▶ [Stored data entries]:
%%
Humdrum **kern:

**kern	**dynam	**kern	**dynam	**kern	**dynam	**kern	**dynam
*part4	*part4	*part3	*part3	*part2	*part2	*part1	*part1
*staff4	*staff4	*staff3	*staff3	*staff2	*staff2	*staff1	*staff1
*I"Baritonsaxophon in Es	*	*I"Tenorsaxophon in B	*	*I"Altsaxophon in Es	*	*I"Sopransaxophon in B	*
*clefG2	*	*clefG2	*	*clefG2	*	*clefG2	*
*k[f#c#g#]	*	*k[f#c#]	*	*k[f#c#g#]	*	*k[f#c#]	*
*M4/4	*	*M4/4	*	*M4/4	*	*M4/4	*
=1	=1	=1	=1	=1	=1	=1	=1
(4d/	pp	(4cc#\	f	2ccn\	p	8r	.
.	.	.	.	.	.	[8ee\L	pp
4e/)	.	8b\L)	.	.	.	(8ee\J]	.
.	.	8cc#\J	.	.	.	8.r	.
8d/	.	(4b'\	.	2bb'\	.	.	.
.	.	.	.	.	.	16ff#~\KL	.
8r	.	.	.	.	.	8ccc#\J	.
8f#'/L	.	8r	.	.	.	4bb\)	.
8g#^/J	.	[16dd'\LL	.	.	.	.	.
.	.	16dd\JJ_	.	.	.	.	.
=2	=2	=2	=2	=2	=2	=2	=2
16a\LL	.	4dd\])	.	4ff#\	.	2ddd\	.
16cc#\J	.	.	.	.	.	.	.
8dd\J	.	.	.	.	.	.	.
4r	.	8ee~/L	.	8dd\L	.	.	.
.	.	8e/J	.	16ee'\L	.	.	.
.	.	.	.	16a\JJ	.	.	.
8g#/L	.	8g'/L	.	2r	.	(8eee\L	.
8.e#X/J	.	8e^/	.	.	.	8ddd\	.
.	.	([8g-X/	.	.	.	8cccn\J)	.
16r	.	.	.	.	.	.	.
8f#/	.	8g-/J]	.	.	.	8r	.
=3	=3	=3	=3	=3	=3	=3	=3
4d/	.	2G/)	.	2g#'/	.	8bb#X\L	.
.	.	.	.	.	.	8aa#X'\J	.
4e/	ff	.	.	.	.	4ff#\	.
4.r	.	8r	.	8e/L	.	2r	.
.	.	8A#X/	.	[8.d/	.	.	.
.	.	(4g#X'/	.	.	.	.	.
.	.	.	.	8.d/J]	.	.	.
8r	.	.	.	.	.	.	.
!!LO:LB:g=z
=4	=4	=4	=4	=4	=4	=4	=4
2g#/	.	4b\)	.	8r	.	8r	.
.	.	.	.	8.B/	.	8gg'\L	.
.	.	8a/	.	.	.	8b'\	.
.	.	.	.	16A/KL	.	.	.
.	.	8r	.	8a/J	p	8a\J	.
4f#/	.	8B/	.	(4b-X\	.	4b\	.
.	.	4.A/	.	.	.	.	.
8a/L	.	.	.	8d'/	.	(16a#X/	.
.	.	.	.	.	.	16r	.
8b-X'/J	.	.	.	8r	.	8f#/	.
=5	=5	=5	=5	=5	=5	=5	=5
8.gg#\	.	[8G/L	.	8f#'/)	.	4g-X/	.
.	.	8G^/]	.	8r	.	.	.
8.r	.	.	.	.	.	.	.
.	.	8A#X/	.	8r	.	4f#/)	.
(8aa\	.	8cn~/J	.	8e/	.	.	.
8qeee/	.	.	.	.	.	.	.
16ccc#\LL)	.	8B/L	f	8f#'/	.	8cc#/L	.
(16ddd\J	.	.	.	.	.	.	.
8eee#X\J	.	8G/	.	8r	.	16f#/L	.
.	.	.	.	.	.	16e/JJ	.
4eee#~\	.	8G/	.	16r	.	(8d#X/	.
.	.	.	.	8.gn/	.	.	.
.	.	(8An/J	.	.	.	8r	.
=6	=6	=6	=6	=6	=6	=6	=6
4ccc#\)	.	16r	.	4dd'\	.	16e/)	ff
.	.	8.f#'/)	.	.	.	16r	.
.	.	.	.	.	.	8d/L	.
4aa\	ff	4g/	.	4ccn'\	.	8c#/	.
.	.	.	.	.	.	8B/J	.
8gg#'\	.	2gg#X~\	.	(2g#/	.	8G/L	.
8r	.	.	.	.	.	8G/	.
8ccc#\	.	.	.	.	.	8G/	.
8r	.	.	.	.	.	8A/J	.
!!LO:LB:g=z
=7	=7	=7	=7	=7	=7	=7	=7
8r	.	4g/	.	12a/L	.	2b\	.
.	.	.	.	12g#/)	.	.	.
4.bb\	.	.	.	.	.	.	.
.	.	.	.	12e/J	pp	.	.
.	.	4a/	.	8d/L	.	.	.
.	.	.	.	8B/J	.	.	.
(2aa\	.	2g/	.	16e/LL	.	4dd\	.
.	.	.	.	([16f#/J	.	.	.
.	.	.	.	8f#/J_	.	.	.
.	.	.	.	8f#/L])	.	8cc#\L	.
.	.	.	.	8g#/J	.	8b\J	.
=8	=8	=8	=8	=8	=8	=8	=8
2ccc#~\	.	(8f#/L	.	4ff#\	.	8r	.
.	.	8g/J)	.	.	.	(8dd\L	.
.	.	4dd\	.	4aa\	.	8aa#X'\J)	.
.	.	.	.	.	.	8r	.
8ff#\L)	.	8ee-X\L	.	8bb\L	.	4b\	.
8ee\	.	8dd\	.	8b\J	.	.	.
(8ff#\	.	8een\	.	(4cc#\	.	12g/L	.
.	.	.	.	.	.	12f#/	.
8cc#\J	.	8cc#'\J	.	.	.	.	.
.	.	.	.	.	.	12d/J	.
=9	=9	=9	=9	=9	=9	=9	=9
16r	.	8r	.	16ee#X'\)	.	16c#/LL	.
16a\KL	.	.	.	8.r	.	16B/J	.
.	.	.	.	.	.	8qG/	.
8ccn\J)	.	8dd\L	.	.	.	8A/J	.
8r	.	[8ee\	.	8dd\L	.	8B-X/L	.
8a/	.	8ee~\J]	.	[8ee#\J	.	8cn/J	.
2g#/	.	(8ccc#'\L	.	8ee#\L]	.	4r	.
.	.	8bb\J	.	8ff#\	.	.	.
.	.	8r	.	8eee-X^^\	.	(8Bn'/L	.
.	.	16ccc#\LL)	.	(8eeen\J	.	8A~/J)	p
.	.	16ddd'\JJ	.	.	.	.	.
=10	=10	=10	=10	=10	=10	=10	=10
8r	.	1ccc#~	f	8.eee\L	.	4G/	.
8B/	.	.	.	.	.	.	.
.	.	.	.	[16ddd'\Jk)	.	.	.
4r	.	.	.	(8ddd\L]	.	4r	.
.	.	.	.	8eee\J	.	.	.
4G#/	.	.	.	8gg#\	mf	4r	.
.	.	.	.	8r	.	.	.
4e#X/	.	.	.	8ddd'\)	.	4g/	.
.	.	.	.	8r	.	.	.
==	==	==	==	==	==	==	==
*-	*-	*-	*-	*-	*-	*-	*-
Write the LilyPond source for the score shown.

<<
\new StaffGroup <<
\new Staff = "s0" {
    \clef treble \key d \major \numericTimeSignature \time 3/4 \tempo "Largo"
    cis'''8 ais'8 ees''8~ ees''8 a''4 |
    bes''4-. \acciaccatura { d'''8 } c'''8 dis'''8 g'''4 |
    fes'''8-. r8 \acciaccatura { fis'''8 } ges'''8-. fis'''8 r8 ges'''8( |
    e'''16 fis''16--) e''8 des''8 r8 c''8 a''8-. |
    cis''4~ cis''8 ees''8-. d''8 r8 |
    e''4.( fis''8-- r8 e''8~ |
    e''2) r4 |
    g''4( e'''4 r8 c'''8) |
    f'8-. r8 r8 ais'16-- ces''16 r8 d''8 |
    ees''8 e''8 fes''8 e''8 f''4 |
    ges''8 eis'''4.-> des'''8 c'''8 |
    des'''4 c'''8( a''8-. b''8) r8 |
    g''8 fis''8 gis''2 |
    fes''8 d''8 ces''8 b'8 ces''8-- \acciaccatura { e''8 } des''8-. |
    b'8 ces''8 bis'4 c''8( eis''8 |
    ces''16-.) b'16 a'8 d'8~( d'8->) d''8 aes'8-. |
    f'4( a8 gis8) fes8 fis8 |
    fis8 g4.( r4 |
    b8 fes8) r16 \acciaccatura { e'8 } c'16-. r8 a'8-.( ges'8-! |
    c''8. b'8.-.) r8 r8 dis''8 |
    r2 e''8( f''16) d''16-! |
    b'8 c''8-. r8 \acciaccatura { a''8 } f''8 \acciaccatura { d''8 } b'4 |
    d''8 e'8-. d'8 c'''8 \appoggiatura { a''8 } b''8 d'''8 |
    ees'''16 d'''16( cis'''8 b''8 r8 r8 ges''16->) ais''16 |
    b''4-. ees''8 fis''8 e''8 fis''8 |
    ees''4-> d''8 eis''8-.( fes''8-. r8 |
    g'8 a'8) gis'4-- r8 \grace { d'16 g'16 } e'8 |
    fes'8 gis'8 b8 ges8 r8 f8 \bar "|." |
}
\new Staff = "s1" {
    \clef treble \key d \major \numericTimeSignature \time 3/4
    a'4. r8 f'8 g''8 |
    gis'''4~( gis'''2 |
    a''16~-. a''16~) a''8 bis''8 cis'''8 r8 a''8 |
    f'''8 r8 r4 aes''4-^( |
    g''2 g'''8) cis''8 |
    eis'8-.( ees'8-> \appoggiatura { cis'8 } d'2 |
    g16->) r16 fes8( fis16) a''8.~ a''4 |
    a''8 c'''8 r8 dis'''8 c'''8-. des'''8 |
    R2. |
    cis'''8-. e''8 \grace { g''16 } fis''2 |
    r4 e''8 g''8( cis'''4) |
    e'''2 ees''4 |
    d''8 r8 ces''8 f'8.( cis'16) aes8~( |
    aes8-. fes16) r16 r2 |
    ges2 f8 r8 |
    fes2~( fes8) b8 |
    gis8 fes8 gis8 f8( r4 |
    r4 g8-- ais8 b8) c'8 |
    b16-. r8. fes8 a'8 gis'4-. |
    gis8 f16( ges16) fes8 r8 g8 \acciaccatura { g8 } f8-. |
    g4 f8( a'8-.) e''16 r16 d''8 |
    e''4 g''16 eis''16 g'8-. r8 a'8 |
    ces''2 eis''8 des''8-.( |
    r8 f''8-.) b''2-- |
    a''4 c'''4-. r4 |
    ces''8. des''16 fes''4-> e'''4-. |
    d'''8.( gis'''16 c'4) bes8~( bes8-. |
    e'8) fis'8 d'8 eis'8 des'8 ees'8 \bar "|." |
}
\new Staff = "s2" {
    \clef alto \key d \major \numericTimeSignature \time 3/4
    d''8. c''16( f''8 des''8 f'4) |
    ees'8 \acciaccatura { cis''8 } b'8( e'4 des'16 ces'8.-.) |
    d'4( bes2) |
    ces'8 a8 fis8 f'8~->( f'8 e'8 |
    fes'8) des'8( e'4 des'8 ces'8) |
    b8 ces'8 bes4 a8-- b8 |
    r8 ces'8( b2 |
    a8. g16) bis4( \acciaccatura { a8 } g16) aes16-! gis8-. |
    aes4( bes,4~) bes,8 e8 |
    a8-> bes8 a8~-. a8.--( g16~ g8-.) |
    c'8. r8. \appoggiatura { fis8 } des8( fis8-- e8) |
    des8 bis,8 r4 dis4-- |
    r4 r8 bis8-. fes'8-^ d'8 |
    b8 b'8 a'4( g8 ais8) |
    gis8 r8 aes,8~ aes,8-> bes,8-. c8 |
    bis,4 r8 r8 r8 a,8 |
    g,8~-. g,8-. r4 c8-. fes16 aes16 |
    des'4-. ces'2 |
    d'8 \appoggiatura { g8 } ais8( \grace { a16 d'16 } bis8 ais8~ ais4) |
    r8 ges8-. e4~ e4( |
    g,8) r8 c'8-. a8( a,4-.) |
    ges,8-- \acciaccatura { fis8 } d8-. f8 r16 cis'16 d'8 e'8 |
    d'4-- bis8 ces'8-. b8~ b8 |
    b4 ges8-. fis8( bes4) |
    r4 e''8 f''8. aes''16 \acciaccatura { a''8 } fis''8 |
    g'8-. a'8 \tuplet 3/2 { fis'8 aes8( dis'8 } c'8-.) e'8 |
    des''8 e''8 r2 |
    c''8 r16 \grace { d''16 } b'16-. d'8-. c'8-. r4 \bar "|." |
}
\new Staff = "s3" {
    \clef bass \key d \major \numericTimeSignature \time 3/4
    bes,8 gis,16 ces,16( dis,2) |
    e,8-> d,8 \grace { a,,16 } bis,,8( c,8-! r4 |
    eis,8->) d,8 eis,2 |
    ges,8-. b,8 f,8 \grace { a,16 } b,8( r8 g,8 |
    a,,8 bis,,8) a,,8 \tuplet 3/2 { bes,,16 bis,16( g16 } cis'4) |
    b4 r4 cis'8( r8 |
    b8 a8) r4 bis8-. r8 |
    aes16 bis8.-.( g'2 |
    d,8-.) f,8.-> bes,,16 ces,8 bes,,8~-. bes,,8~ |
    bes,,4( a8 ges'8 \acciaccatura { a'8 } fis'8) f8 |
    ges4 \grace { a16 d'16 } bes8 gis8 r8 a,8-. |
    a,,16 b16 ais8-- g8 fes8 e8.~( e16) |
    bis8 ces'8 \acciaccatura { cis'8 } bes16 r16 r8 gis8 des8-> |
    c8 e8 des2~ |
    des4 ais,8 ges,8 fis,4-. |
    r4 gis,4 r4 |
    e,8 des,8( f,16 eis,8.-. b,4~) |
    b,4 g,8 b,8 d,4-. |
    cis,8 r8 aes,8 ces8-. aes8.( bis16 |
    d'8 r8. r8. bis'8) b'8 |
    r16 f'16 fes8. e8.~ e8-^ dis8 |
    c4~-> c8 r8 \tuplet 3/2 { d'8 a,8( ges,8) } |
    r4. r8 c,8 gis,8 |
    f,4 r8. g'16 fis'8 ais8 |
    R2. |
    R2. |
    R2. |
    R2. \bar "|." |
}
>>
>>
%%
▶ [Aim of the exercise]:
Report only the number of lines in the records above that contain the string "treble".

▶ [Answer to the task]:
2